Data »
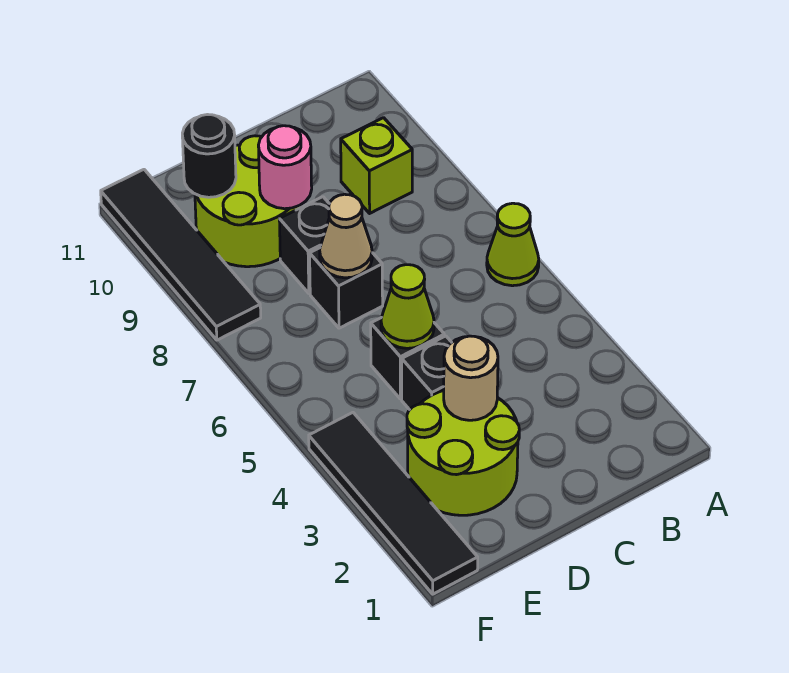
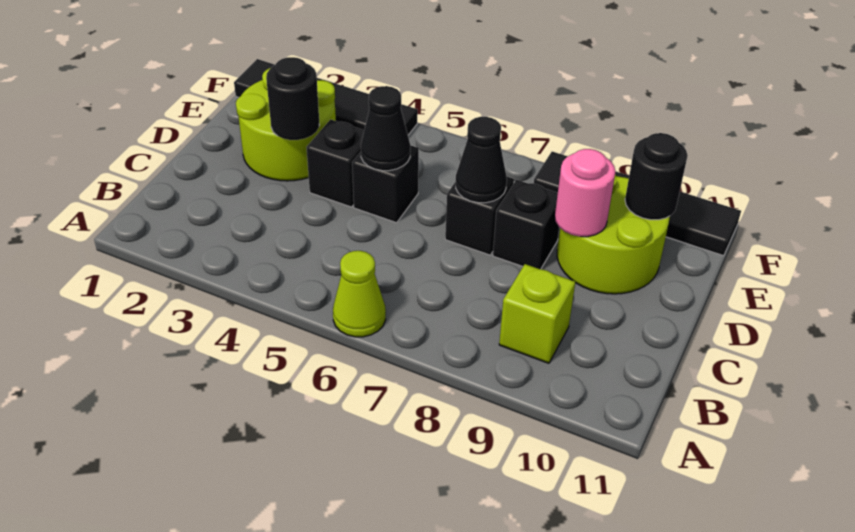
tan round brick D3 level 2 -> black round brick D3 level 2
lime cone D5 level 2 -> black cone D5 level 2
tan cone D7 level 2 -> black cone D7 level 2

Problem statement »
An exact copy of the listing above, minus its pictures, is what is needed here.

Task solution »
tan round brick D3 level 2 -> black round brick D3 level 2
lime cone D5 level 2 -> black cone D5 level 2
tan cone D7 level 2 -> black cone D7 level 2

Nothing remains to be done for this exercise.